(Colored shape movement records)
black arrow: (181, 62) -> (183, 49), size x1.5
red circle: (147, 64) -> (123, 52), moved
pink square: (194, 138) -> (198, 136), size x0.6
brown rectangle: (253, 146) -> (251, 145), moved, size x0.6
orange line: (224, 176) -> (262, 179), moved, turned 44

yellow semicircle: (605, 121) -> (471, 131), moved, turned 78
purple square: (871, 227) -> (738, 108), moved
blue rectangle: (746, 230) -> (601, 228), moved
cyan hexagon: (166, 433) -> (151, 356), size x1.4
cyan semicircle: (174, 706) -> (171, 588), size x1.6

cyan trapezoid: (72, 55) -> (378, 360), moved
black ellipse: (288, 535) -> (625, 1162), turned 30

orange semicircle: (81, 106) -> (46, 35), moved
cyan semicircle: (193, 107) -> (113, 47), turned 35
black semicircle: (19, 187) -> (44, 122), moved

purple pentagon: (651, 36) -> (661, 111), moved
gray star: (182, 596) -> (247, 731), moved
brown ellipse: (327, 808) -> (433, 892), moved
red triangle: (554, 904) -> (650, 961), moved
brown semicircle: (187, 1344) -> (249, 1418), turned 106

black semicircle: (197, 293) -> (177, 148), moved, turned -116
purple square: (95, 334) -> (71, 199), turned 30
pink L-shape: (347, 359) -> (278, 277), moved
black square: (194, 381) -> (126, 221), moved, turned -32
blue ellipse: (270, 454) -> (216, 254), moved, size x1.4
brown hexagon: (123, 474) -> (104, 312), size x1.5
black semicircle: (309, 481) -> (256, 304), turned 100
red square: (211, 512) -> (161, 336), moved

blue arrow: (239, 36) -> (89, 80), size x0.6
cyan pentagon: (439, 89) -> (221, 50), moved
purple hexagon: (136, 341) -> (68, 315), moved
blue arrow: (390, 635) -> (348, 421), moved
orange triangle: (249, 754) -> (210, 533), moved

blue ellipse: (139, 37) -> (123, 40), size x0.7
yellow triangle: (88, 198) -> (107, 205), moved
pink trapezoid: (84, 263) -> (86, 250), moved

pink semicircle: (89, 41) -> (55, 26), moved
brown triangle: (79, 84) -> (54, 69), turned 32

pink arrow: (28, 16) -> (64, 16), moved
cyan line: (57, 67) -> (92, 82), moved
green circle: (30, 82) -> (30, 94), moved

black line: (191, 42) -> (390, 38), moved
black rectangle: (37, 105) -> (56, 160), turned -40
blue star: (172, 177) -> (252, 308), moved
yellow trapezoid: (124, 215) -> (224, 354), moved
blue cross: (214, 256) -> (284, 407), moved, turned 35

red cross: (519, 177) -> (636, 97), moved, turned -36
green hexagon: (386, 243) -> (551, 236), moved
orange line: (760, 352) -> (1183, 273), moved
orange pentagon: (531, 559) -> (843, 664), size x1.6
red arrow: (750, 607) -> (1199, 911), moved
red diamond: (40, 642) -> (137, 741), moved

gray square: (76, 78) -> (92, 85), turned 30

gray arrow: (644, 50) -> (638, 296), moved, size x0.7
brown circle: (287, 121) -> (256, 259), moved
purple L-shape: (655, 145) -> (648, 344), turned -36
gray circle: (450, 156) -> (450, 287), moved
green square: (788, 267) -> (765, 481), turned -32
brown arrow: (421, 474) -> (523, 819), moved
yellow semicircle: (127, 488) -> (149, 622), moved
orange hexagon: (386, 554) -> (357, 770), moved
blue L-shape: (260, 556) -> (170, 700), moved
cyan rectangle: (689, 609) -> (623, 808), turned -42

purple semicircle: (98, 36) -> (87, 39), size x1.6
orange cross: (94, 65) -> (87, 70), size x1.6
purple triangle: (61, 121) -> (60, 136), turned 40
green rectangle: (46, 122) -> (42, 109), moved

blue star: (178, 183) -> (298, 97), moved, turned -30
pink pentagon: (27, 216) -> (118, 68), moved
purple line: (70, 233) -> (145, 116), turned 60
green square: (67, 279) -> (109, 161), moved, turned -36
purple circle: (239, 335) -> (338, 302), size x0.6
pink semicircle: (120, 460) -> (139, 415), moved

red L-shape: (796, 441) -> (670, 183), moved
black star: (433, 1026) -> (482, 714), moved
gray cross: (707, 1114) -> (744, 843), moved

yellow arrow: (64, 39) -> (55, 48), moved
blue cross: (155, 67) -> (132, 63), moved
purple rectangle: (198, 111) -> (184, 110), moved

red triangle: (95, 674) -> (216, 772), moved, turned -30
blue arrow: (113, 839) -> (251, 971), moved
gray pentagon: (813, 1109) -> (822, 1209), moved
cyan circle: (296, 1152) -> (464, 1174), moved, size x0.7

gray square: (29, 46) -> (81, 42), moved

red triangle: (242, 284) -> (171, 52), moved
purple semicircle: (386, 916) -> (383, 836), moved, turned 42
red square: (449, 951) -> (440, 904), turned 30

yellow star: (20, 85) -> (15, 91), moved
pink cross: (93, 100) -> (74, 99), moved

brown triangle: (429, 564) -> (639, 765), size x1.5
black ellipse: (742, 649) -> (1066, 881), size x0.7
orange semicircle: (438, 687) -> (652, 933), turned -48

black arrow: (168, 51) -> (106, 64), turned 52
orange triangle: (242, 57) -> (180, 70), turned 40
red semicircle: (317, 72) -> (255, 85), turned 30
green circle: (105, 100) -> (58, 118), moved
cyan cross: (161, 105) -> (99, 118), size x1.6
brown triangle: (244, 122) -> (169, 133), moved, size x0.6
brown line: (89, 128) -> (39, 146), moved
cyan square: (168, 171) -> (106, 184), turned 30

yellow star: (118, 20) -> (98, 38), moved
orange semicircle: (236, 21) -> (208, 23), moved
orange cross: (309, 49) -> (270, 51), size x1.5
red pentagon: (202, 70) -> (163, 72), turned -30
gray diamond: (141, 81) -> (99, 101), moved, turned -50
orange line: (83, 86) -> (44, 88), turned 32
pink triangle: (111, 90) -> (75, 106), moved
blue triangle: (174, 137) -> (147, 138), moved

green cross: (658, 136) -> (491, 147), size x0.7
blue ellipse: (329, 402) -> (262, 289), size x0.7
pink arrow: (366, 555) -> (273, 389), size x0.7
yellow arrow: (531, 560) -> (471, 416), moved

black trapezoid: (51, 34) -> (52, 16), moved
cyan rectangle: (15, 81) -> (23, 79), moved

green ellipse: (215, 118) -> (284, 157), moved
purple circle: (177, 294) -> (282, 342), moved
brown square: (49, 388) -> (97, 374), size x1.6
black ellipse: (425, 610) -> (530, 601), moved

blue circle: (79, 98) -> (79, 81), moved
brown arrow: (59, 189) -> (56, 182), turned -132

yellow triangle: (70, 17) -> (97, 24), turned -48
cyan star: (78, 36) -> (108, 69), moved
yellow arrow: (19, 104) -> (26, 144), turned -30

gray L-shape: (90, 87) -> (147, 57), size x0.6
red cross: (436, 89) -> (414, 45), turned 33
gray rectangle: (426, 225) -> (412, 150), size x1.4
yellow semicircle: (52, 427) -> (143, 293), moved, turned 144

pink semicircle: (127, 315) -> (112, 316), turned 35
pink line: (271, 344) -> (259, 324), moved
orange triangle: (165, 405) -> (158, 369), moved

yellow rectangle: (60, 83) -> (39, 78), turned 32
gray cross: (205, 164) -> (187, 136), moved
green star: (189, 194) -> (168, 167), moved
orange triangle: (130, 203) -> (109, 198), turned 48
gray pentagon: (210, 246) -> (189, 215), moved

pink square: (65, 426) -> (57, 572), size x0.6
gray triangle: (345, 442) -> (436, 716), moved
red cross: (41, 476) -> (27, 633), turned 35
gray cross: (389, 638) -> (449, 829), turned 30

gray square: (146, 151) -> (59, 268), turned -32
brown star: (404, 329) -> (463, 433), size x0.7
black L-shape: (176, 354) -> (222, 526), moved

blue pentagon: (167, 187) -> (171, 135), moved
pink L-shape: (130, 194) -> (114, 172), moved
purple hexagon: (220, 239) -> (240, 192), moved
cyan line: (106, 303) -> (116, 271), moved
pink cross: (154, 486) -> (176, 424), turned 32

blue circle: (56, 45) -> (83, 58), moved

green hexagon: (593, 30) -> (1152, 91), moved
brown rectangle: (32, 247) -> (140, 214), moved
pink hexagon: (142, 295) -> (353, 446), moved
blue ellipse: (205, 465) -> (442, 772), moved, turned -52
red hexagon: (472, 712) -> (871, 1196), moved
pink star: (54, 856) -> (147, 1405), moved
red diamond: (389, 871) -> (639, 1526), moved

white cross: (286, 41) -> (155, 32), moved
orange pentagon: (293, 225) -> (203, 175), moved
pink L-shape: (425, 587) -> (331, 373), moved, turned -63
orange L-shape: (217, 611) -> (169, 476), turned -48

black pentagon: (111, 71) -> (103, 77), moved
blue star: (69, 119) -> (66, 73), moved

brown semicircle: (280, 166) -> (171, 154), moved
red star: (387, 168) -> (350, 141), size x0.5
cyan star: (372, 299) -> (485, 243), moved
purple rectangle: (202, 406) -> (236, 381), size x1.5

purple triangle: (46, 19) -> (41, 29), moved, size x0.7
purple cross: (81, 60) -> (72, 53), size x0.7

--- EXERCISE ---
Return only the lines between the one holding "purple hexagon: (136, 341)" and the one holding "yellow semicircle: (127, 488)", inclusive, exactly as they appear above.

--- TASK OUTPUT ---
purple hexagon: (136, 341) -> (68, 315), moved
blue arrow: (390, 635) -> (348, 421), moved
orange triangle: (249, 754) -> (210, 533), moved

blue ellipse: (139, 37) -> (123, 40), size x0.7
yellow triangle: (88, 198) -> (107, 205), moved
pink trapezoid: (84, 263) -> (86, 250), moved

pink semicircle: (89, 41) -> (55, 26), moved
brown triangle: (79, 84) -> (54, 69), turned 32

pink arrow: (28, 16) -> (64, 16), moved
cyan line: (57, 67) -> (92, 82), moved
green circle: (30, 82) -> (30, 94), moved

black line: (191, 42) -> (390, 38), moved
black rectangle: (37, 105) -> (56, 160), turned -40
blue star: (172, 177) -> (252, 308), moved
yellow trapezoid: (124, 215) -> (224, 354), moved
blue cross: (214, 256) -> (284, 407), moved, turned 35

red cross: (519, 177) -> (636, 97), moved, turned -36
green hexagon: (386, 243) -> (551, 236), moved
orange line: (760, 352) -> (1183, 273), moved
orange pentagon: (531, 559) -> (843, 664), size x1.6
red arrow: (750, 607) -> (1199, 911), moved
red diamond: (40, 642) -> (137, 741), moved

gray square: (76, 78) -> (92, 85), turned 30

gray arrow: (644, 50) -> (638, 296), moved, size x0.7
brown circle: (287, 121) -> (256, 259), moved
purple L-shape: (655, 145) -> (648, 344), turned -36
gray circle: (450, 156) -> (450, 287), moved
green square: (788, 267) -> (765, 481), turned -32
brown arrow: (421, 474) -> (523, 819), moved
yellow semicircle: (127, 488) -> (149, 622), moved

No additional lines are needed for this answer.